=== Source data ===
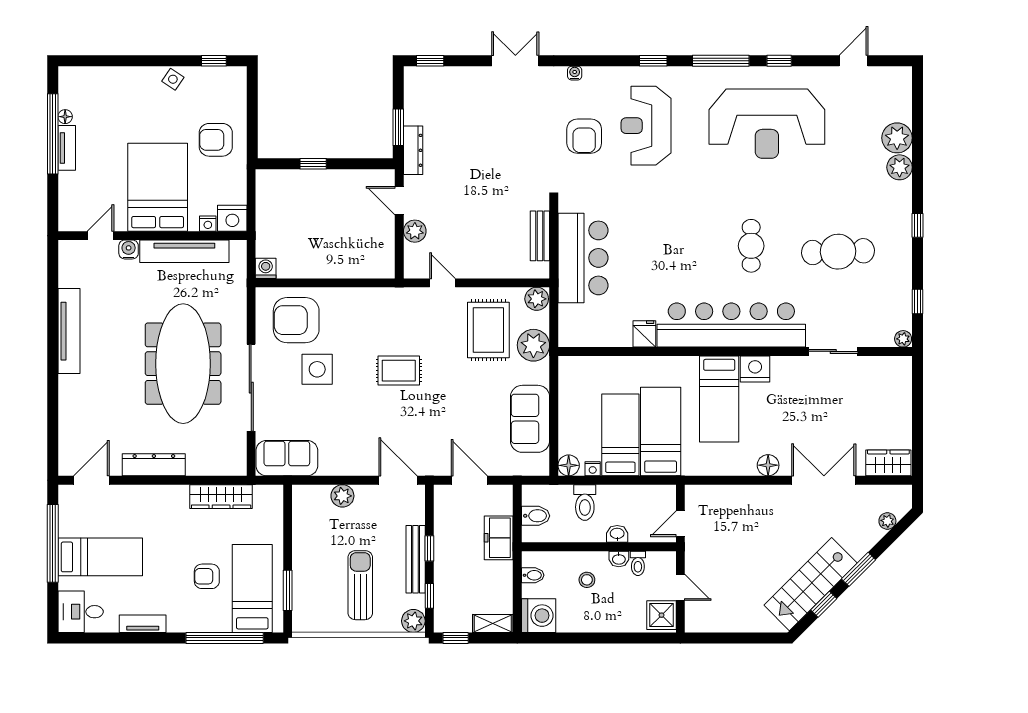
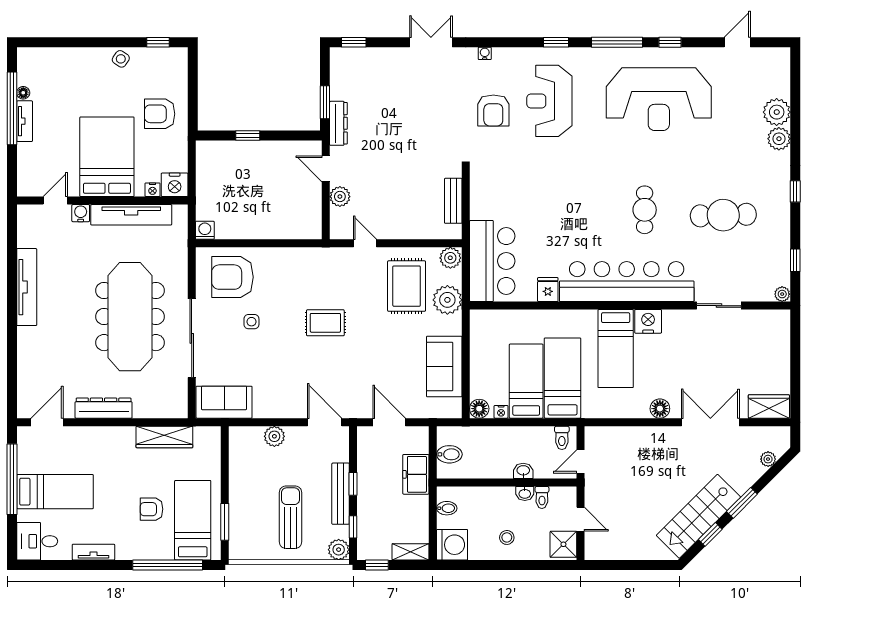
bar counter: (583, 258) -> (492, 261), moved
side table: (317, 369) -> (251, 322), width x0.54, depth x0.54
toilet: (585, 502) -> (562, 438), moved, width x0.73, depth x0.72
stool: (587, 580) -> (507, 537), moved

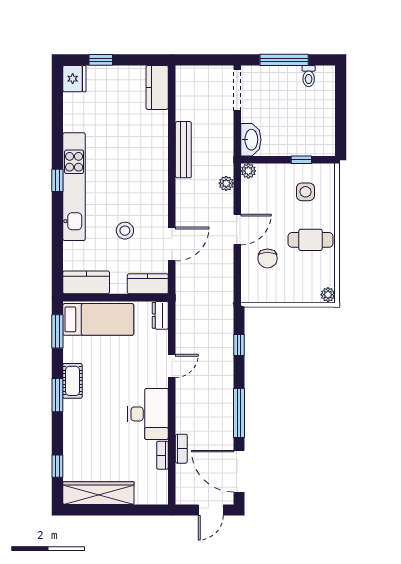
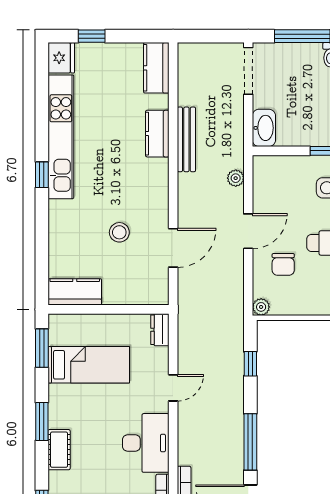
plant: (248, 171) -> (261, 307), moved
kitchen unit: (74, 187) -> (61, 137), moved
kitchen counter: (148, 284) -> (157, 134), moved, turned -90
bed: (98, 319) -> (89, 365), moved
cot: (72, 381) -> (59, 450), moved

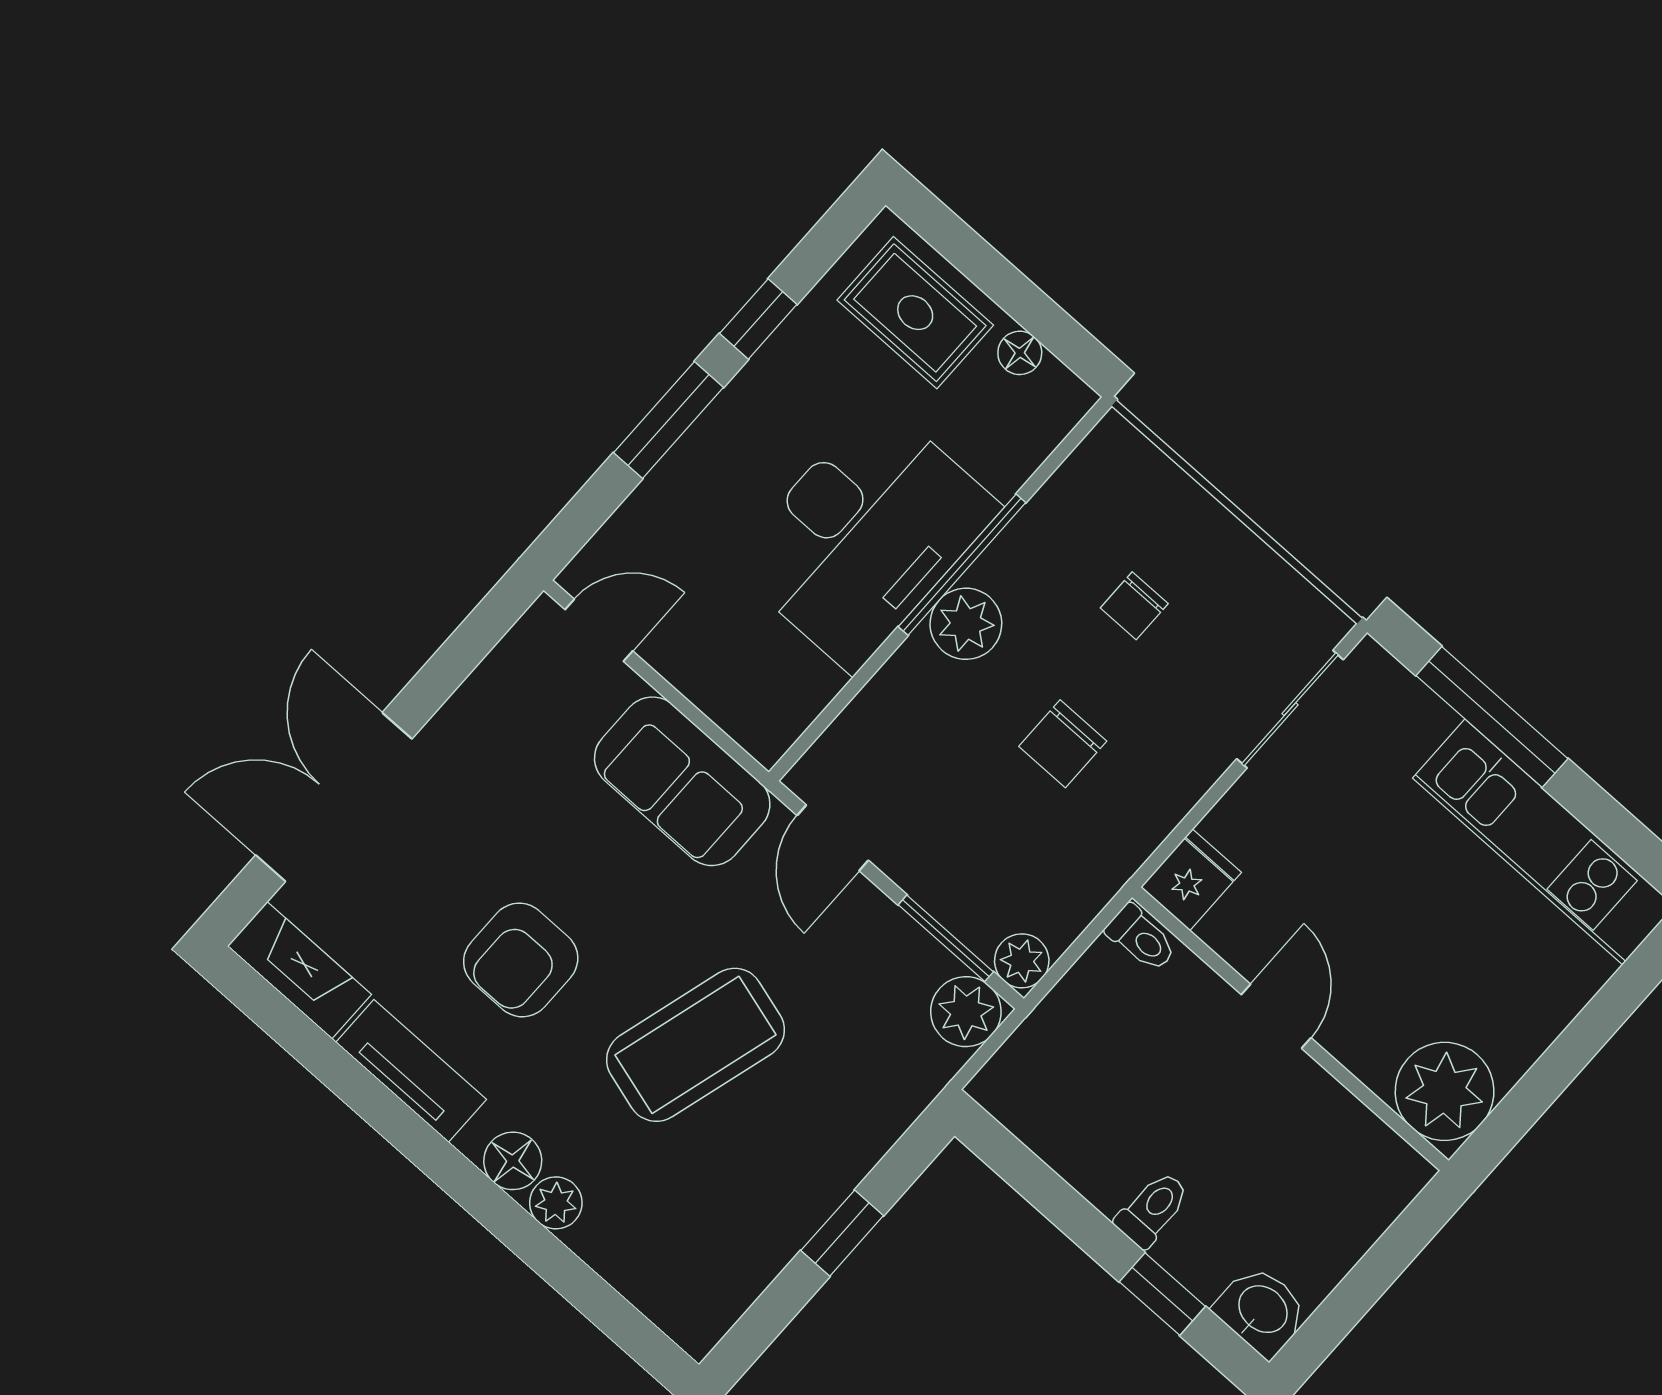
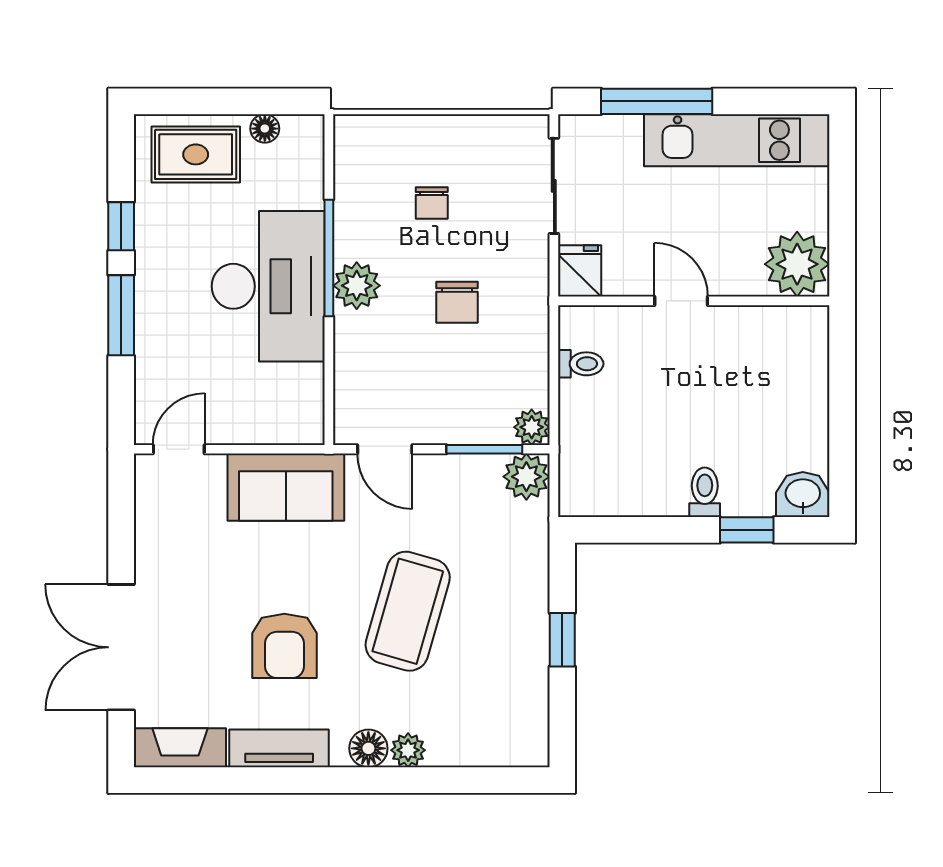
fridge: (1191, 880) -> (580, 271), moved
door: (1276, 1016) -> (681, 301), moved
wall: (1290, 1029) -> (694, 301), moved
plant: (1445, 1091) -> (797, 264), moved

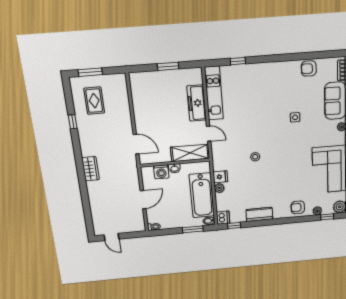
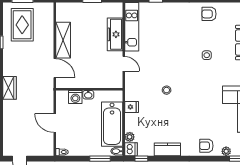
armchair: (309, 69) -> (209, 14), moved
rug: (94, 101) -> (22, 25), width x1.36, depth x1.43
shelving: (190, 153) -> (63, 40), moved, turned 90
plant: (219, 188) -> (130, 137), moved
door: (143, 200) -> (55, 123), swing flipped

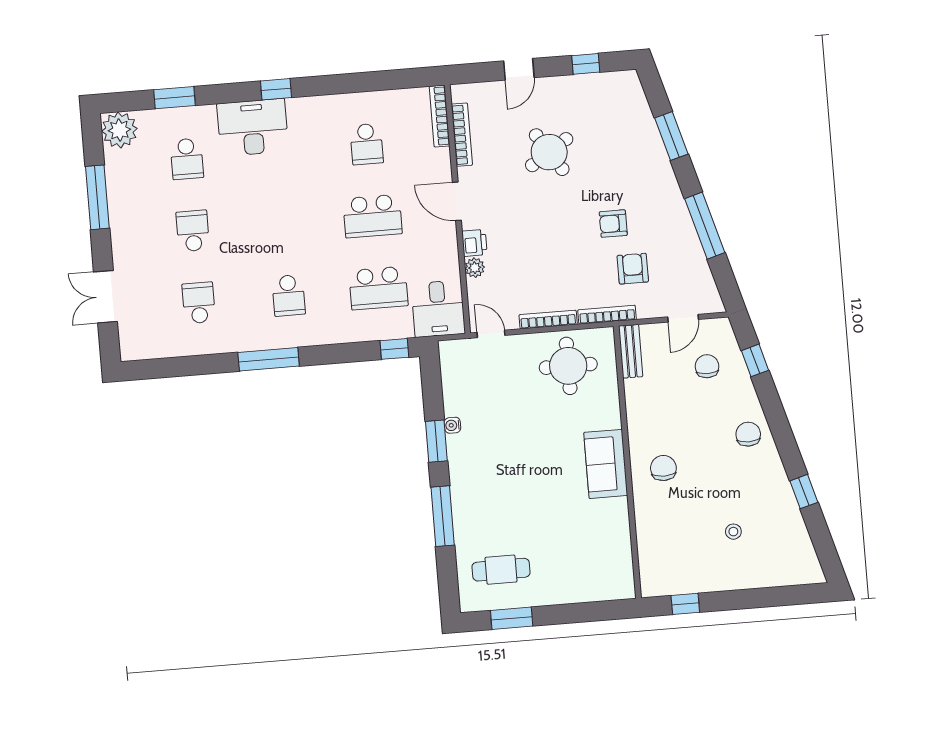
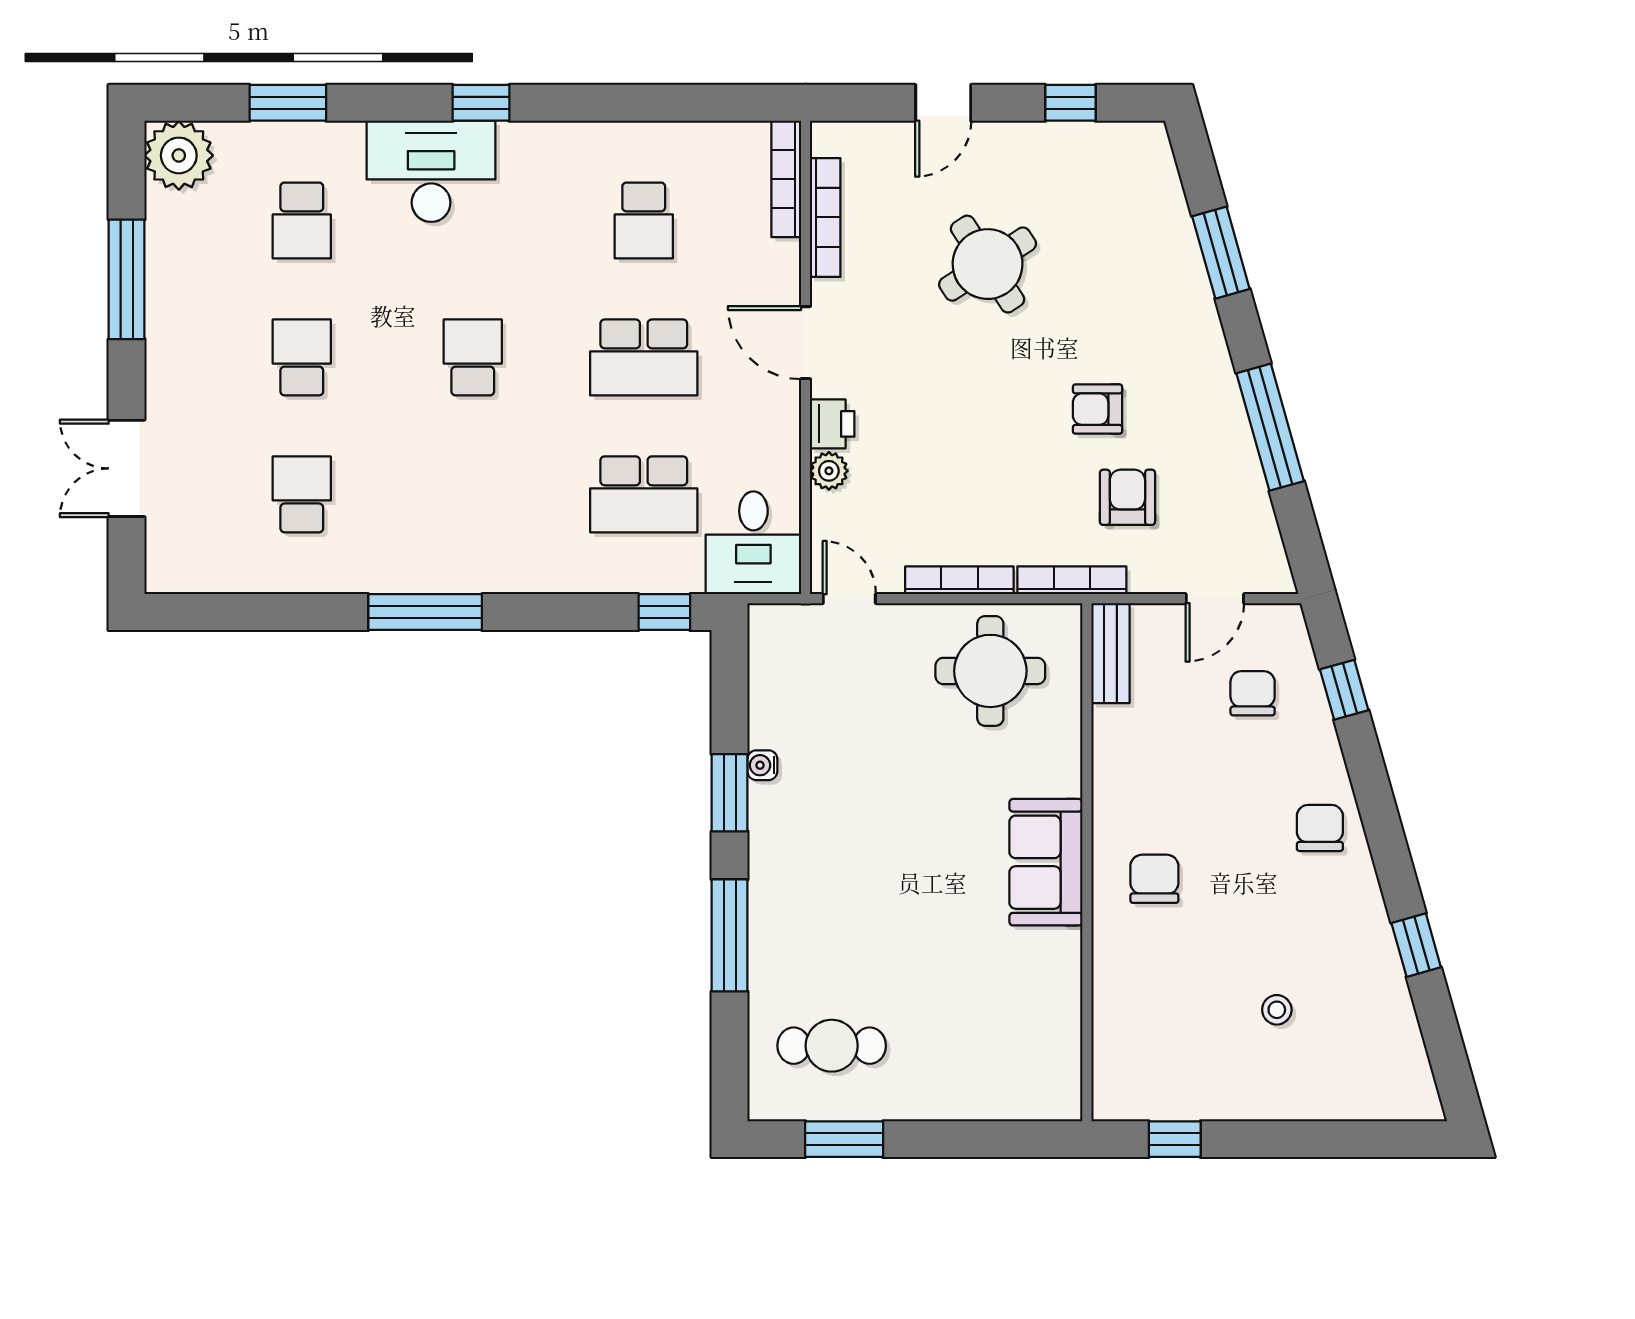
school desk: (289, 295) -> (473, 357), moved, turned 180

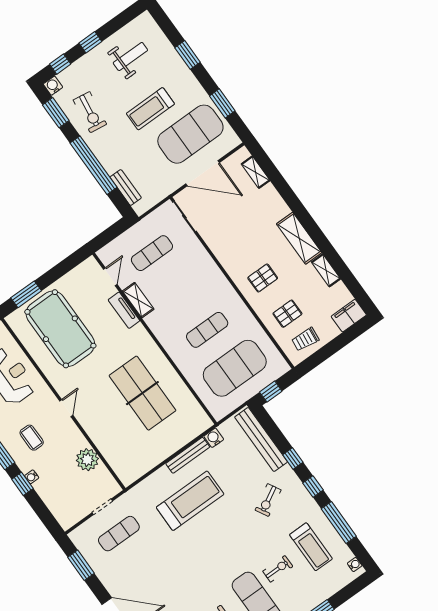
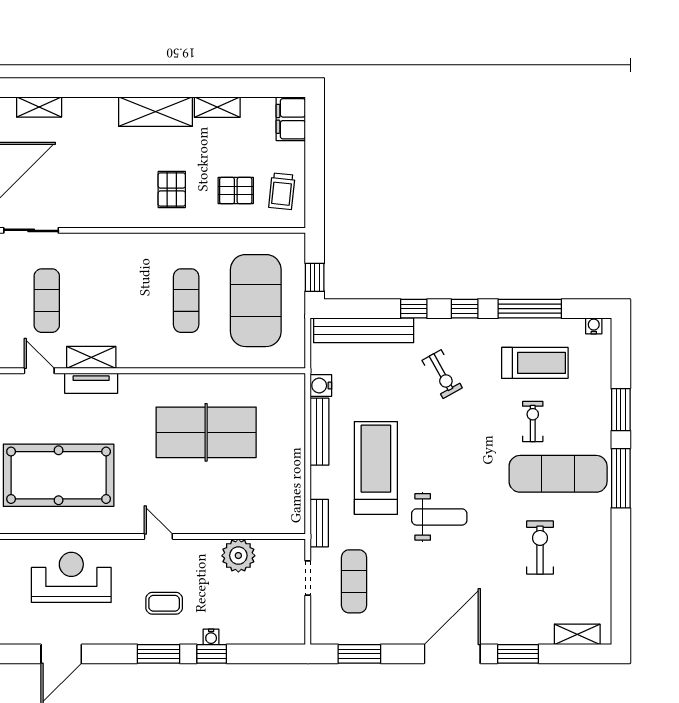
pallet: (287, 314) -> (236, 191), turned 90
bench: (137, 491) -> (319, 523), added
weight bench: (188, 555) -> (439, 517), added

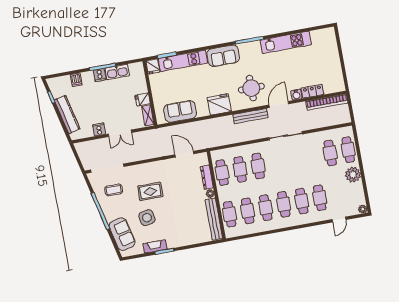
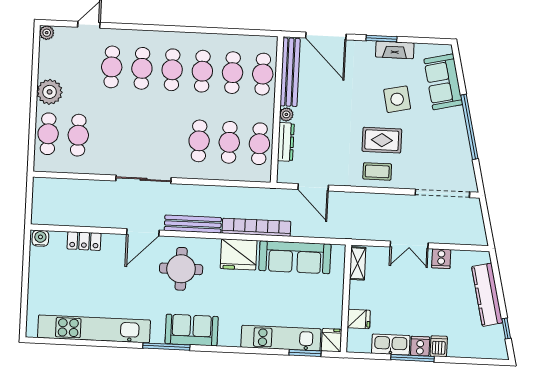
kitchen unit: (286, 42) -> (94, 329), width x1.36
sofa: (223, 56) -> (192, 330), moved
dishwasher: (76, 80) -> (439, 346), moved
water cooler: (296, 95) -> (40, 238), moved
fridge: (143, 99) -> (359, 319), moved
bookcase: (327, 102) -> (256, 227), moved
sofa: (180, 111) -> (295, 257), width x1.36
double door: (120, 133) -> (409, 245), swing flipped
coffee table: (114, 190) -> (377, 171), moved
door: (198, 245) -> (326, 36), added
===
§ **What is needed**
Pictures do not belong in the copy. Please reproduce the entries above exactly otherwise.

§ **Written answer**
bar counter: (583, 258) -> (492, 261), moved
side table: (317, 369) -> (251, 322), width x0.54, depth x0.54
toilet: (585, 502) -> (562, 438), moved, width x0.73, depth x0.72
stool: (587, 580) -> (507, 537), moved

plant: (248, 171) -> (261, 307), moved
kitchen unit: (74, 187) -> (61, 137), moved
kitchen counter: (148, 284) -> (157, 134), moved, turned -90
bed: (98, 319) -> (89, 365), moved
cot: (72, 381) -> (59, 450), moved

fridge: (1191, 880) -> (580, 271), moved
door: (1276, 1016) -> (681, 301), moved
wall: (1290, 1029) -> (694, 301), moved
plant: (1445, 1091) -> (797, 264), moved

armchair: (309, 69) -> (209, 14), moved
rug: (94, 101) -> (22, 25), width x1.36, depth x1.43
shelving: (190, 153) -> (63, 40), moved, turned 90
plant: (219, 188) -> (130, 137), moved
door: (143, 200) -> (55, 123), swing flipped

school desk: (289, 295) -> (473, 357), moved, turned 180

pallet: (287, 314) -> (236, 191), turned 90
bench: (137, 491) -> (319, 523), added
weight bench: (188, 555) -> (439, 517), added

kitchen unit: (286, 42) -> (94, 329), width x1.36
sofa: (223, 56) -> (192, 330), moved
dishwasher: (76, 80) -> (439, 346), moved
water cooler: (296, 95) -> (40, 238), moved
fridge: (143, 99) -> (359, 319), moved
bookcase: (327, 102) -> (256, 227), moved
sofa: (180, 111) -> (295, 257), width x1.36
double door: (120, 133) -> (409, 245), swing flipped
coffee table: (114, 190) -> (377, 171), moved
door: (198, 245) -> (326, 36), added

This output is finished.